▸ **What is expected**:
Go through the records and give each one again exactly, omitting the images.

-- Provided records follows --

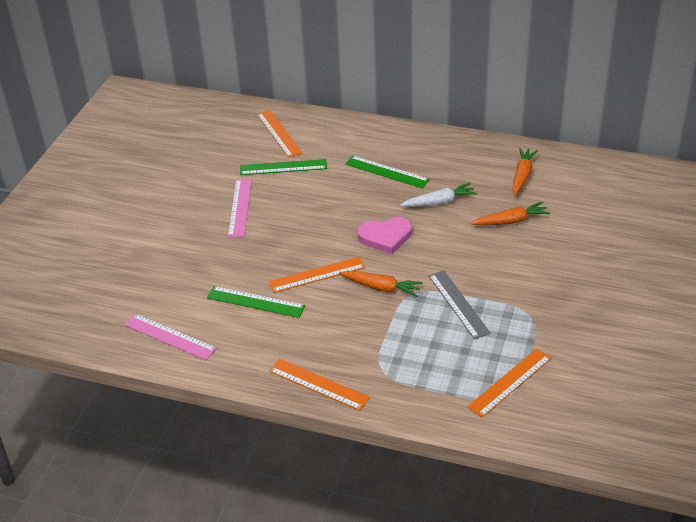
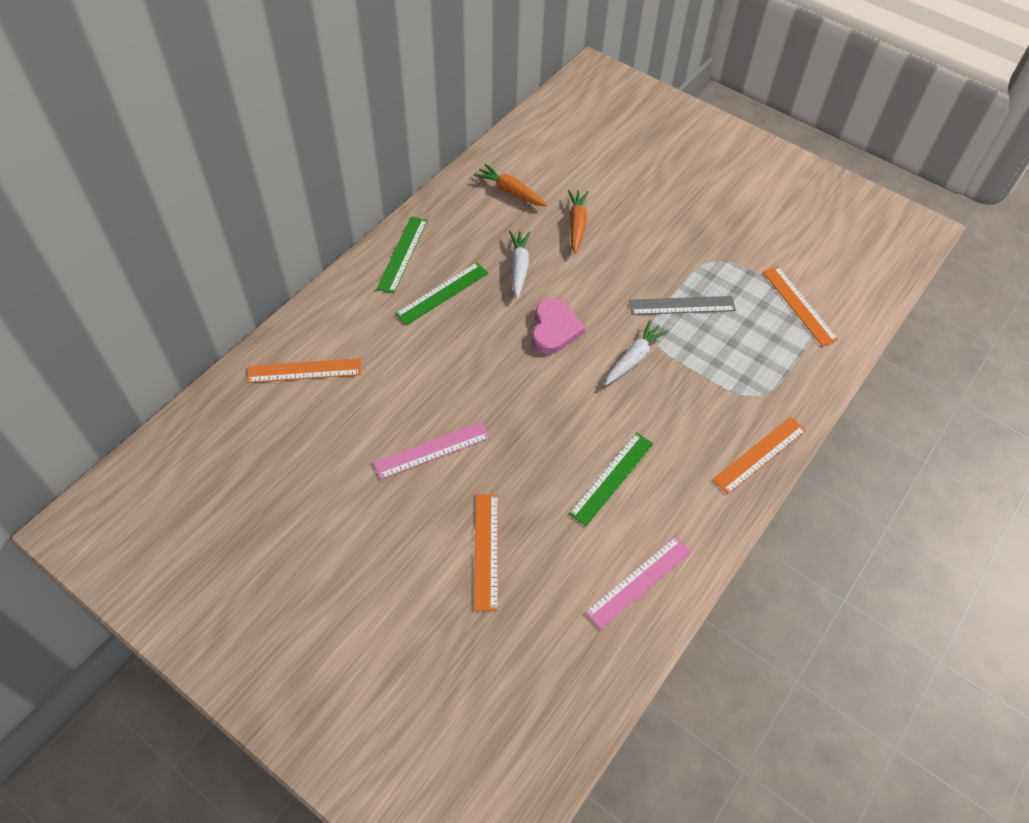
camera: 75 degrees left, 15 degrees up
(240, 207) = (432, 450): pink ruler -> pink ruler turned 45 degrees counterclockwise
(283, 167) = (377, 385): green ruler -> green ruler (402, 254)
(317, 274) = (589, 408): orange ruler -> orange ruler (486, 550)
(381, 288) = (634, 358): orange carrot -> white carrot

-- Provided records concluded --

▸ **Expected answer**:
camera: 75 degrees left, 15 degrees up
(240, 207) = (432, 450): pink ruler -> pink ruler turned 45 degrees counterclockwise
(283, 167) = (377, 385): green ruler -> green ruler (402, 254)
(317, 274) = (589, 408): orange ruler -> orange ruler (486, 550)
(381, 288) = (634, 358): orange carrot -> white carrot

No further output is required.